▸ **Your goal**
Using the data below, gather each line that includes the word "scissors".

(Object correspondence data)
++++++

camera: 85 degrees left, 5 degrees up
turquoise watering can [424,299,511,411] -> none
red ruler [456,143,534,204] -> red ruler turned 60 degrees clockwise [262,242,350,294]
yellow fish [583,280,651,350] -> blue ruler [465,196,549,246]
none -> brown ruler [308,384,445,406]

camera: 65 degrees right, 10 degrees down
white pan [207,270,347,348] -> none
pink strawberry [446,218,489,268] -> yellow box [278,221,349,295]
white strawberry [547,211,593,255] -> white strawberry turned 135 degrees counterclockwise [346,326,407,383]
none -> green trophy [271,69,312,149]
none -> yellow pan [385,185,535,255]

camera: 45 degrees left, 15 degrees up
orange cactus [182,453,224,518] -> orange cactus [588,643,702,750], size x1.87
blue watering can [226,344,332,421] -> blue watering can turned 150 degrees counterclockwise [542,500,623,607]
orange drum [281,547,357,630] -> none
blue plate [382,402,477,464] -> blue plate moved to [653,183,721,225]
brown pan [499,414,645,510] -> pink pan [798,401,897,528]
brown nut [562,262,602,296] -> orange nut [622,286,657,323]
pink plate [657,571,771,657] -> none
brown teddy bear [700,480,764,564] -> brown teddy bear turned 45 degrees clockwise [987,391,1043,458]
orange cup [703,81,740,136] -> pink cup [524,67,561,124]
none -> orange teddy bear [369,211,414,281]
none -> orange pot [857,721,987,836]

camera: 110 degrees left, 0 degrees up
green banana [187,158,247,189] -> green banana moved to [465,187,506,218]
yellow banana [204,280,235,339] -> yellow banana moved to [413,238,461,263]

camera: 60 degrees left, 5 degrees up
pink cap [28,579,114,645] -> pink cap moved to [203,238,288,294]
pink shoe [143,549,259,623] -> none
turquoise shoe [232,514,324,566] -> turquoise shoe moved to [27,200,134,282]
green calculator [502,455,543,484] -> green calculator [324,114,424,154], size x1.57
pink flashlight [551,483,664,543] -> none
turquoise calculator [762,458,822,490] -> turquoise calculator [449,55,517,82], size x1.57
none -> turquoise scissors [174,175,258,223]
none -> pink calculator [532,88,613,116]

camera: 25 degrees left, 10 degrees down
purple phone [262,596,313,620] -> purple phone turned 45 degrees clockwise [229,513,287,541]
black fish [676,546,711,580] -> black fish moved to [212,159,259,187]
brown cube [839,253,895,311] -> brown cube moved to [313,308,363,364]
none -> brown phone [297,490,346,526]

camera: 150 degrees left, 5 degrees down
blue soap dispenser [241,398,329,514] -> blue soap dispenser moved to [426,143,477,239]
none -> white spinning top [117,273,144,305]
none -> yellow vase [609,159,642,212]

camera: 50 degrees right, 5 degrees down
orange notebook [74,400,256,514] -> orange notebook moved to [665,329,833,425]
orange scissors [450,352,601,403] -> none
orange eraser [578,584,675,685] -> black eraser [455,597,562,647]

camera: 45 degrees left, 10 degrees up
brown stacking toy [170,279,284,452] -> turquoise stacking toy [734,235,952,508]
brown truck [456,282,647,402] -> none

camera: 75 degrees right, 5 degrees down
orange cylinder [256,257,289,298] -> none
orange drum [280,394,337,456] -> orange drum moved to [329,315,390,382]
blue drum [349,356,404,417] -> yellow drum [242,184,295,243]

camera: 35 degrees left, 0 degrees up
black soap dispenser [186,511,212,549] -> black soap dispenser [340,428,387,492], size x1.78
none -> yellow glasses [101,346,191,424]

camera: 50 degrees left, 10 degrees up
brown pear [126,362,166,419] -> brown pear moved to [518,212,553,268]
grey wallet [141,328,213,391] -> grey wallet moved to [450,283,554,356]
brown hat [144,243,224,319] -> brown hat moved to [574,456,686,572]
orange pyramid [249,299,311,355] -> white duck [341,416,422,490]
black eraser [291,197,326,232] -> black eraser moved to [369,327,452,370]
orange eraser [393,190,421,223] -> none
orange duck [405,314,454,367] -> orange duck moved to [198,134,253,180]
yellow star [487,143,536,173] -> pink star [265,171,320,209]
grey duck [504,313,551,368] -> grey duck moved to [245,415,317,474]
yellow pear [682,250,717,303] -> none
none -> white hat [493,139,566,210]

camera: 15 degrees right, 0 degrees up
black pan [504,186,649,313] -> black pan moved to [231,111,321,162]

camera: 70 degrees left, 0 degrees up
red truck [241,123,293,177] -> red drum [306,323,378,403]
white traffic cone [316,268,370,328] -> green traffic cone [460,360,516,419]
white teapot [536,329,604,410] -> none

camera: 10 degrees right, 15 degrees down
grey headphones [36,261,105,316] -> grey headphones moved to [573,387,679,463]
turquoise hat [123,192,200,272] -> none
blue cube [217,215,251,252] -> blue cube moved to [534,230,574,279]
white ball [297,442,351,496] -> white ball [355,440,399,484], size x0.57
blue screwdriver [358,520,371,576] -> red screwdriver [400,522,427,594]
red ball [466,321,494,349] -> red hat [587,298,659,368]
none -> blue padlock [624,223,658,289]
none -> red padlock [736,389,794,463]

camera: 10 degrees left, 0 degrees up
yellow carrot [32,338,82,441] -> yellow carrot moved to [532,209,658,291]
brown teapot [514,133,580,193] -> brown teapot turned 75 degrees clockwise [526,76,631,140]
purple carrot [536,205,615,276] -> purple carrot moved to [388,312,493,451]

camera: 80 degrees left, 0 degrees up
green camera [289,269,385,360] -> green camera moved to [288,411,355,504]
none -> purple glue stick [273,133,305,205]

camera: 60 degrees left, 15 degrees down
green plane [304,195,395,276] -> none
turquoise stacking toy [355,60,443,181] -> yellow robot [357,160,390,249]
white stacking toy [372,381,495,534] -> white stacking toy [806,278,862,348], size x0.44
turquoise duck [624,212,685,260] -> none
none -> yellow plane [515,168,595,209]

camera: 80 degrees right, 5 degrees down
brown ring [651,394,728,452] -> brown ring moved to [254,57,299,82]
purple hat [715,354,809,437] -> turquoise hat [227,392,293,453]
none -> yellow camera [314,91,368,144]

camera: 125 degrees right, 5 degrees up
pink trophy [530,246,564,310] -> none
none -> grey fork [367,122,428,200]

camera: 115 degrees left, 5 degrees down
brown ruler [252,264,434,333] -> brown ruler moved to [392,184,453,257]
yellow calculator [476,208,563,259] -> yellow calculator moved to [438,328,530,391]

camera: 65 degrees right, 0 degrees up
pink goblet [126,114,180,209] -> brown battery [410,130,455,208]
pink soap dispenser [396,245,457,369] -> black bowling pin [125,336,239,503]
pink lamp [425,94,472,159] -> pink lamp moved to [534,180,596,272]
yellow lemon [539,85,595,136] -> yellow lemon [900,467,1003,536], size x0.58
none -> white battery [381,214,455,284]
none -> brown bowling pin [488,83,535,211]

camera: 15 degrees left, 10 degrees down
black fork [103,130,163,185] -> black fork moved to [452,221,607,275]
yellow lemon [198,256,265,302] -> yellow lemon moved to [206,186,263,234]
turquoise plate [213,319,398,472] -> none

++++++

▸ **Solution for this exercise**
none -> turquoise scissors [174,175,258,223]
orange scissors [450,352,601,403] -> none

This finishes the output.